Objective
Copy the lines below word for word, from the very first one through the line that contains "red square at". Include both of those lines.

** BEGIN Record set **

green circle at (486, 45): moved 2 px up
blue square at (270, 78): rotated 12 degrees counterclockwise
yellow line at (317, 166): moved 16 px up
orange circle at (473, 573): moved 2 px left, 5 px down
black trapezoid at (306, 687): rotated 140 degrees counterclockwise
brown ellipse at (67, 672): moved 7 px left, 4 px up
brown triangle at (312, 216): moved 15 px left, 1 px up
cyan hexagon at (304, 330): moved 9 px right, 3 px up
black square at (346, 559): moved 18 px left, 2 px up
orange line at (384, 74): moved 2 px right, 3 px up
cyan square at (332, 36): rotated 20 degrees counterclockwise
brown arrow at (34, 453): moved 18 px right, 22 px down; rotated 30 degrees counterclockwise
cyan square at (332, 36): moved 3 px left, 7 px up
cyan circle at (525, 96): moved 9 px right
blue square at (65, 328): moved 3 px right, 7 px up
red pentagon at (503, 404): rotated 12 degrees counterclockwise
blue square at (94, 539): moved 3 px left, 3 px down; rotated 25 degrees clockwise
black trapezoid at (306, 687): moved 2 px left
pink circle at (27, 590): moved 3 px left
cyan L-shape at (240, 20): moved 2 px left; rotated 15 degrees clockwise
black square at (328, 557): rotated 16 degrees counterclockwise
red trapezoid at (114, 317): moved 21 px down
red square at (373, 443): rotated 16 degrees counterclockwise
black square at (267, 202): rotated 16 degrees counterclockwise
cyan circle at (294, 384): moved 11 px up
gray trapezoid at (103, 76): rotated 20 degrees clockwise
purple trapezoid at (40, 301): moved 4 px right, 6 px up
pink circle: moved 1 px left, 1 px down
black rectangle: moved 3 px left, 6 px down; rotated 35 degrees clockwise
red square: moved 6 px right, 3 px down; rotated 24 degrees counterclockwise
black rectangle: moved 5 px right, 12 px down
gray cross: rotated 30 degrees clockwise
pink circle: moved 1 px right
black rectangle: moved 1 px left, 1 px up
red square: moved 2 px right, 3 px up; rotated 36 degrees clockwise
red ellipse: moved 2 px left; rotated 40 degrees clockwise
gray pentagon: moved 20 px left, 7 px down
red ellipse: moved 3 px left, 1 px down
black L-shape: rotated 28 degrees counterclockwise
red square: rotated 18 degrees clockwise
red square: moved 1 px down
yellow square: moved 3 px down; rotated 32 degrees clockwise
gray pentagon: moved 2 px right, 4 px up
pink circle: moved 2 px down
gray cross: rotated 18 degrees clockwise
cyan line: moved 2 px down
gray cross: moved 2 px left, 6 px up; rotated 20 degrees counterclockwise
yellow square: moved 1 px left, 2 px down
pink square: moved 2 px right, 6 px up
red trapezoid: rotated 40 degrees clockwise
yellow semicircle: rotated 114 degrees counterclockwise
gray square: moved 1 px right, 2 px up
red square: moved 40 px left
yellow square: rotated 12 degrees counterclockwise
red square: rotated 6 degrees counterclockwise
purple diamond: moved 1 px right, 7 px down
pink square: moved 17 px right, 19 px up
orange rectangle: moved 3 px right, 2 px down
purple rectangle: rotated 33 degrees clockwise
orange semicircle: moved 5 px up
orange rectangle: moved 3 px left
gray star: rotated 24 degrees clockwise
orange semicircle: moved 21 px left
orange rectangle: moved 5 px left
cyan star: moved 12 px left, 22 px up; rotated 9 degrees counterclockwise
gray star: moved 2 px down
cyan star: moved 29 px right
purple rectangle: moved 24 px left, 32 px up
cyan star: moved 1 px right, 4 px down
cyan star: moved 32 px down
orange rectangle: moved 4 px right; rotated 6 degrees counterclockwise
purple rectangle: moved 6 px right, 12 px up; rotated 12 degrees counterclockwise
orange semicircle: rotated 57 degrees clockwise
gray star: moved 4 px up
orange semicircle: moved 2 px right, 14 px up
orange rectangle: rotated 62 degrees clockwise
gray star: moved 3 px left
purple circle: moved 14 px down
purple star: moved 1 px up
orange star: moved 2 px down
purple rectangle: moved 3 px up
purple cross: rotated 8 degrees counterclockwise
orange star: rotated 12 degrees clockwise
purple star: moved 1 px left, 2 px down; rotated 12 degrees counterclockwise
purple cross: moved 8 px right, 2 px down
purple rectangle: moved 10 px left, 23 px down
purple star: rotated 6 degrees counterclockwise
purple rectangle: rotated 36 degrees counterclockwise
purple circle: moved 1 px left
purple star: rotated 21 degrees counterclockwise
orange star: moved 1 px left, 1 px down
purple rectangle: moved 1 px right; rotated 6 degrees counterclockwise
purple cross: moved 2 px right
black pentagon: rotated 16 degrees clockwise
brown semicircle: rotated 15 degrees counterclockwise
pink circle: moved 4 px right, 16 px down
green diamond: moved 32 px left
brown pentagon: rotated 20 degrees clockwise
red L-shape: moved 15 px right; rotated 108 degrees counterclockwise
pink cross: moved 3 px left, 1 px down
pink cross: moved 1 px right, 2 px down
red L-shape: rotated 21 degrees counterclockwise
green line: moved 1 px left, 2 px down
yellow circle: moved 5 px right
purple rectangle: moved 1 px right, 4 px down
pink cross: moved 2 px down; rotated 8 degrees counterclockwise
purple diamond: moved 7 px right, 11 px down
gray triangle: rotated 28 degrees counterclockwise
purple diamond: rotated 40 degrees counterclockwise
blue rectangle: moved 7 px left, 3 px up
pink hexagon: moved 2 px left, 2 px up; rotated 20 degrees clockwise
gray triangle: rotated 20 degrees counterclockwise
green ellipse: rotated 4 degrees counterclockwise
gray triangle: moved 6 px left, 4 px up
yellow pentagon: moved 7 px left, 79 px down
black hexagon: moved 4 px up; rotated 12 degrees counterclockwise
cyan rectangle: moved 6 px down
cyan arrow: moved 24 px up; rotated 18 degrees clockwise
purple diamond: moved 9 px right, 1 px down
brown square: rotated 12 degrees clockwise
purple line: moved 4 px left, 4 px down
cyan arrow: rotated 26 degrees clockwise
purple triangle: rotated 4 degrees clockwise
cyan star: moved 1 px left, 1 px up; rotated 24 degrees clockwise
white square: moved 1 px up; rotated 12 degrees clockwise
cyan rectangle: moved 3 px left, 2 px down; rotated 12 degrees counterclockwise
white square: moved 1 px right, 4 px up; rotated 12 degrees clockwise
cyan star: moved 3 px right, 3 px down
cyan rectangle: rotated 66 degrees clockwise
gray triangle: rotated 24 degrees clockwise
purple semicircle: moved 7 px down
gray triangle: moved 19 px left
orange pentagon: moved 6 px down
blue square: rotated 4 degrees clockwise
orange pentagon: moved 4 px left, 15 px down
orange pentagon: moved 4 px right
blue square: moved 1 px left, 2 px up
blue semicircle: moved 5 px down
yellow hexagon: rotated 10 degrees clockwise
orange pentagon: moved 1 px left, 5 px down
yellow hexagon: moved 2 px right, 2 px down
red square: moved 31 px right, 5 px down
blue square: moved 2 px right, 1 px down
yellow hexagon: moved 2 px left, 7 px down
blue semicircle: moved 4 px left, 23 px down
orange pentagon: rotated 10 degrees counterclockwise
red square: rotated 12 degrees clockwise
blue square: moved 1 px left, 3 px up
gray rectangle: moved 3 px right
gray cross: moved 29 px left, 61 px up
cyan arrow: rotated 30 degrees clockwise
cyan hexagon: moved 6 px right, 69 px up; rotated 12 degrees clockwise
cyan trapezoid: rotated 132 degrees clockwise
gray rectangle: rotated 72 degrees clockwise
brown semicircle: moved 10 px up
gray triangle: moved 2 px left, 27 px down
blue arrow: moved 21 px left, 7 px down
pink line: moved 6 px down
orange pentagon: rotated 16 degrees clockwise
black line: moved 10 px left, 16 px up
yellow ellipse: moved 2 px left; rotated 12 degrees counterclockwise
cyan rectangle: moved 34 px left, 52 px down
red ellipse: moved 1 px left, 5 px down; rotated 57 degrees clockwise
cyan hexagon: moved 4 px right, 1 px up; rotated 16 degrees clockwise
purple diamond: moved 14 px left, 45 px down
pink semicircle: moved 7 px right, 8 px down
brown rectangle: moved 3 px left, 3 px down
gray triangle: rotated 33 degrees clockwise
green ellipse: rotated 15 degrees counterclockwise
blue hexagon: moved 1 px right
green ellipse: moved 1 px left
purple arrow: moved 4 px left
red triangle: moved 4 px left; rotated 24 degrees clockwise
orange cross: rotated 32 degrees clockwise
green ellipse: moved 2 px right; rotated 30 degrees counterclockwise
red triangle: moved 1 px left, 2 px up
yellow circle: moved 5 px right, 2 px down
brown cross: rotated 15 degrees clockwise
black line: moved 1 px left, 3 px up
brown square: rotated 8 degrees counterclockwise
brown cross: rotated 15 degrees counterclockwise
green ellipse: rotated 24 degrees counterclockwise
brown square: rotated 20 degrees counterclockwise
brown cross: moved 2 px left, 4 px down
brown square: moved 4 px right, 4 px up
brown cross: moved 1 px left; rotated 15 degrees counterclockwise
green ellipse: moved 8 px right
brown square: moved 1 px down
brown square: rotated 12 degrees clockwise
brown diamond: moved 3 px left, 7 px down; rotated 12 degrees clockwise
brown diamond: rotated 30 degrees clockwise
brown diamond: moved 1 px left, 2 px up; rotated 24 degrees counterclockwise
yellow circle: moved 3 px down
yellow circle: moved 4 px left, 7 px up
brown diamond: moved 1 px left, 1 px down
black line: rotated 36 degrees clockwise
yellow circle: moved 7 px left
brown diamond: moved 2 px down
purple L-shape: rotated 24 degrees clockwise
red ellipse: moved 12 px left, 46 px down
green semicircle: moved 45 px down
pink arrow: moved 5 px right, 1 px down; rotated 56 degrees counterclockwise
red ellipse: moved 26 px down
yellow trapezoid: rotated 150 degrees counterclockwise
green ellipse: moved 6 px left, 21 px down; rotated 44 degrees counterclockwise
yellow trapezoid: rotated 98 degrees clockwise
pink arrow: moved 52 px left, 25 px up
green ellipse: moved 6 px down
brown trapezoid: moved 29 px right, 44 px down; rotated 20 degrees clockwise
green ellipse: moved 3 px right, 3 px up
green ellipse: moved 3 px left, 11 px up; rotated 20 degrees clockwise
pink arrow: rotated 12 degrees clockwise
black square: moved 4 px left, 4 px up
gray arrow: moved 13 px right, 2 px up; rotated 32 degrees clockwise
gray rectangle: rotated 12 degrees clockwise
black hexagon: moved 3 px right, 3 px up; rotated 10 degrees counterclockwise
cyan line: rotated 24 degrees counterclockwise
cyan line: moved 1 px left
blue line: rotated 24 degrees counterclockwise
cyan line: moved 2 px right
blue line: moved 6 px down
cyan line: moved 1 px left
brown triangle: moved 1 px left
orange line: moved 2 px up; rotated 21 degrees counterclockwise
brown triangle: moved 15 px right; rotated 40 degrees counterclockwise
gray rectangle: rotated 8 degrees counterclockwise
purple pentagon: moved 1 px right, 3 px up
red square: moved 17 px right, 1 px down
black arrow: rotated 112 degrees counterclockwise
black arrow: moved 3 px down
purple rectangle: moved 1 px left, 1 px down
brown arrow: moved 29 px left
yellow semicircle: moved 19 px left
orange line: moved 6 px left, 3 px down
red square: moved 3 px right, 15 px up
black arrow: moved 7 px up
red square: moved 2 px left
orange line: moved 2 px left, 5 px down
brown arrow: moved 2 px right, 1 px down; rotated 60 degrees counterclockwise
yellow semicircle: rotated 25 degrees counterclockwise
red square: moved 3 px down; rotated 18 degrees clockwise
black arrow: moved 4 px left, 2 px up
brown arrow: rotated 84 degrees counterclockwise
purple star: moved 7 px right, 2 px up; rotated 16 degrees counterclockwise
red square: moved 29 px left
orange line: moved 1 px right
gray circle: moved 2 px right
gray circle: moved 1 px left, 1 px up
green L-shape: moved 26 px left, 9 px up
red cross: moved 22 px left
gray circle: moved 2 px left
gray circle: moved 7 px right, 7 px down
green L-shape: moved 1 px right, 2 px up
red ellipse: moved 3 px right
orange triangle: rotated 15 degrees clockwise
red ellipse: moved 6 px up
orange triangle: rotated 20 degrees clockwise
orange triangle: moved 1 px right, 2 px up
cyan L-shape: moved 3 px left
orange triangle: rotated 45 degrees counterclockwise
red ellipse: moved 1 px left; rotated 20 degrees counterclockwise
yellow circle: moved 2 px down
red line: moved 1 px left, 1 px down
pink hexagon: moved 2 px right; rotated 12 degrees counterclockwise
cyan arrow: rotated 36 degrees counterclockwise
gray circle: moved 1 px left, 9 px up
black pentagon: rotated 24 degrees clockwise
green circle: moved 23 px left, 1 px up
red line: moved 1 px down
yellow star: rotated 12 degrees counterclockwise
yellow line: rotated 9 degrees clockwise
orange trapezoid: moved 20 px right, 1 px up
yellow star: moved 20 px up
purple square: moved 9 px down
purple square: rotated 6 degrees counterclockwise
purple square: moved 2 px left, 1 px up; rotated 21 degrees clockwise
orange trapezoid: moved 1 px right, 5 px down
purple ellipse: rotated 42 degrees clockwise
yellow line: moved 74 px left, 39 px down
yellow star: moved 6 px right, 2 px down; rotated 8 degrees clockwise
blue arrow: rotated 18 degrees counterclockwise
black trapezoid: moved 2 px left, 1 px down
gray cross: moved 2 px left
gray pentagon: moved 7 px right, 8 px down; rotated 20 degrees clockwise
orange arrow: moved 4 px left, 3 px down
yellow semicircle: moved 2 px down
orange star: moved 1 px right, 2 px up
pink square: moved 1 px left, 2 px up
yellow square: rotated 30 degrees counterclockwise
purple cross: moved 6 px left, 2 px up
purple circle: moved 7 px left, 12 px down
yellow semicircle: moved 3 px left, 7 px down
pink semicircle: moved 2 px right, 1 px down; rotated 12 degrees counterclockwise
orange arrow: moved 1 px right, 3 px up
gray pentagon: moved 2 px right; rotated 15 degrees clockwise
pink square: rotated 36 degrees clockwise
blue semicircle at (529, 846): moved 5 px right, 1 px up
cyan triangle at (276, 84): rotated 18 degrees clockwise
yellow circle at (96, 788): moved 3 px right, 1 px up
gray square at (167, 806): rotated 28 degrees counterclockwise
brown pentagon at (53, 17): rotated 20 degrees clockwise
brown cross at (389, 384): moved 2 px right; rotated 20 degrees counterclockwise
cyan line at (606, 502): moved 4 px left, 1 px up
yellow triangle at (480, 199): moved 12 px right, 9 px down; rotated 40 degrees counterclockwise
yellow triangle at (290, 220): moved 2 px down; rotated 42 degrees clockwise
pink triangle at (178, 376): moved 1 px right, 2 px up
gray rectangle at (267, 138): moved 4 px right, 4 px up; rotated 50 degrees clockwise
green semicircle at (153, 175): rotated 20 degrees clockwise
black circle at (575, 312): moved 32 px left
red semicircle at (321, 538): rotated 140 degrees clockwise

** END Record set **

Output of the exercise
green circle at (486, 45): moved 2 px up
blue square at (270, 78): rotated 12 degrees counterclockwise
yellow line at (317, 166): moved 16 px up
orange circle at (473, 573): moved 2 px left, 5 px down
black trapezoid at (306, 687): rotated 140 degrees counterclockwise
brown ellipse at (67, 672): moved 7 px left, 4 px up
brown triangle at (312, 216): moved 15 px left, 1 px up
cyan hexagon at (304, 330): moved 9 px right, 3 px up
black square at (346, 559): moved 18 px left, 2 px up
orange line at (384, 74): moved 2 px right, 3 px up
cyan square at (332, 36): rotated 20 degrees counterclockwise
brown arrow at (34, 453): moved 18 px right, 22 px down; rotated 30 degrees counterclockwise
cyan square at (332, 36): moved 3 px left, 7 px up
cyan circle at (525, 96): moved 9 px right
blue square at (65, 328): moved 3 px right, 7 px up
red pentagon at (503, 404): rotated 12 degrees counterclockwise
blue square at (94, 539): moved 3 px left, 3 px down; rotated 25 degrees clockwise
black trapezoid at (306, 687): moved 2 px left
pink circle at (27, 590): moved 3 px left
cyan L-shape at (240, 20): moved 2 px left; rotated 15 degrees clockwise
black square at (328, 557): rotated 16 degrees counterclockwise
red trapezoid at (114, 317): moved 21 px down
red square at (373, 443): rotated 16 degrees counterclockwise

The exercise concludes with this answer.